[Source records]
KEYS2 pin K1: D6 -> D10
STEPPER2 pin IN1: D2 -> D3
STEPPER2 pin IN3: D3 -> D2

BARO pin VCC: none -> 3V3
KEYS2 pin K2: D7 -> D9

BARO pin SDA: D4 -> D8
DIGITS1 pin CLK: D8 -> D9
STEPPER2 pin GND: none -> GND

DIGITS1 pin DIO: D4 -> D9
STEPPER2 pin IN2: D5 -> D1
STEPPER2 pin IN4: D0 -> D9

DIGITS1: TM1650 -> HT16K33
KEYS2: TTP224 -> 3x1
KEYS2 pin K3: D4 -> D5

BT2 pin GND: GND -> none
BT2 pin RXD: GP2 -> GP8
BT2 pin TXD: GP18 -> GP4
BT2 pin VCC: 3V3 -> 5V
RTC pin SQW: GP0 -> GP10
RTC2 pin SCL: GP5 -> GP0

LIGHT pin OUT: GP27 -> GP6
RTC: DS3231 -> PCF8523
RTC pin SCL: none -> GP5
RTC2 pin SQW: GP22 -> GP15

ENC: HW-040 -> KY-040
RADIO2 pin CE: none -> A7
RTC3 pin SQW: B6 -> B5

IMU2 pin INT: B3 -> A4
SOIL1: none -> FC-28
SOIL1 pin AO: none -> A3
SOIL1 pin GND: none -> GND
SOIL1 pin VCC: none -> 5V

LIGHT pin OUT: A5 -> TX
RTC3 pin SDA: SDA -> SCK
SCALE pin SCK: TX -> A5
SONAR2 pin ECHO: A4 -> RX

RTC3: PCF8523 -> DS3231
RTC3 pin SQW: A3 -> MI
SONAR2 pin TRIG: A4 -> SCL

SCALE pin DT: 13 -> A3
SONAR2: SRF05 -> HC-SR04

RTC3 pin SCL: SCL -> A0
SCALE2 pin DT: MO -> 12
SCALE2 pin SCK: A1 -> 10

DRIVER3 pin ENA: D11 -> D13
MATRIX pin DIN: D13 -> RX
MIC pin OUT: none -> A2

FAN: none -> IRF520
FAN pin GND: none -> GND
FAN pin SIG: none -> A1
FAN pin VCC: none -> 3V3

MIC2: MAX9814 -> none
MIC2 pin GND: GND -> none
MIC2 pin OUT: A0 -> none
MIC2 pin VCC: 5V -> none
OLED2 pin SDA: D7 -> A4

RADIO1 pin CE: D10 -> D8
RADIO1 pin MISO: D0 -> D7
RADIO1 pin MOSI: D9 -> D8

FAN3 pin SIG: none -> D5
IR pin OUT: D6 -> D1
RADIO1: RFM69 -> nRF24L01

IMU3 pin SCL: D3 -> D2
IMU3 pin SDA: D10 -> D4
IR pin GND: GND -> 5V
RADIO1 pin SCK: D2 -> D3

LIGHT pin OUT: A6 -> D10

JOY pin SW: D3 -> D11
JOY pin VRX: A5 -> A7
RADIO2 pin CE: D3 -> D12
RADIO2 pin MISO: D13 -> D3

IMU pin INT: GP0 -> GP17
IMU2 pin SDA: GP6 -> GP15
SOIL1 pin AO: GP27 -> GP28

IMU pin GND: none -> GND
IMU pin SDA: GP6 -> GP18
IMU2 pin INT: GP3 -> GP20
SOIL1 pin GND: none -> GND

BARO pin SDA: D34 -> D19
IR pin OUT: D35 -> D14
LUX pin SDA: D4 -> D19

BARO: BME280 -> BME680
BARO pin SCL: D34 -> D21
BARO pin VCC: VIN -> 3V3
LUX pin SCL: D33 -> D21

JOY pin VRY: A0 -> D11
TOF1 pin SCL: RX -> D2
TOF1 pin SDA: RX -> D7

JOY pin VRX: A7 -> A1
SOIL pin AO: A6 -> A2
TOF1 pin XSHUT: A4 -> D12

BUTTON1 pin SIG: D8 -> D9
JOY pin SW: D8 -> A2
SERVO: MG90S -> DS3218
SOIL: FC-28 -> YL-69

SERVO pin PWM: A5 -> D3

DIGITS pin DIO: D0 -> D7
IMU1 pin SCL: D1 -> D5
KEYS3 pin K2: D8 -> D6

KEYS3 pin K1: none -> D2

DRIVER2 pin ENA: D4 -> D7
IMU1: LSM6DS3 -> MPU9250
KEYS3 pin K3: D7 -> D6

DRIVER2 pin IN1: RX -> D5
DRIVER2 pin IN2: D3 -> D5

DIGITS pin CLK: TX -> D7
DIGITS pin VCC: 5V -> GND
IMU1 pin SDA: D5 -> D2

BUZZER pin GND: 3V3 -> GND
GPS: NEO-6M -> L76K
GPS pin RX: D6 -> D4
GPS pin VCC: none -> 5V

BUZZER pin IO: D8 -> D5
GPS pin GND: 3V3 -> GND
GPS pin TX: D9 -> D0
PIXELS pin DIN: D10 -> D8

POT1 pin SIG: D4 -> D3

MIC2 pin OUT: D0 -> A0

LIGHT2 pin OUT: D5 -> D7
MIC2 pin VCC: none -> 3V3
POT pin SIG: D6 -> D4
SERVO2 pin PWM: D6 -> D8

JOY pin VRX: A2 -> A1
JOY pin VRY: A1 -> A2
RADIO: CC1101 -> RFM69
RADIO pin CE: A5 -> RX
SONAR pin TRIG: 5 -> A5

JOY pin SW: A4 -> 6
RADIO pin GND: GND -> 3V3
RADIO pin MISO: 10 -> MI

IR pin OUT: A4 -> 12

§ **TASK STATEMENT**
Check each line above for the string "BARO" and copy the ones that have it.

§ **RESULT BELOW**
BARO pin VCC: none -> 3V3
BARO pin SDA: D4 -> D8
BARO pin SDA: D34 -> D19
BARO: BME280 -> BME680
BARO pin SCL: D34 -> D21
BARO pin VCC: VIN -> 3V3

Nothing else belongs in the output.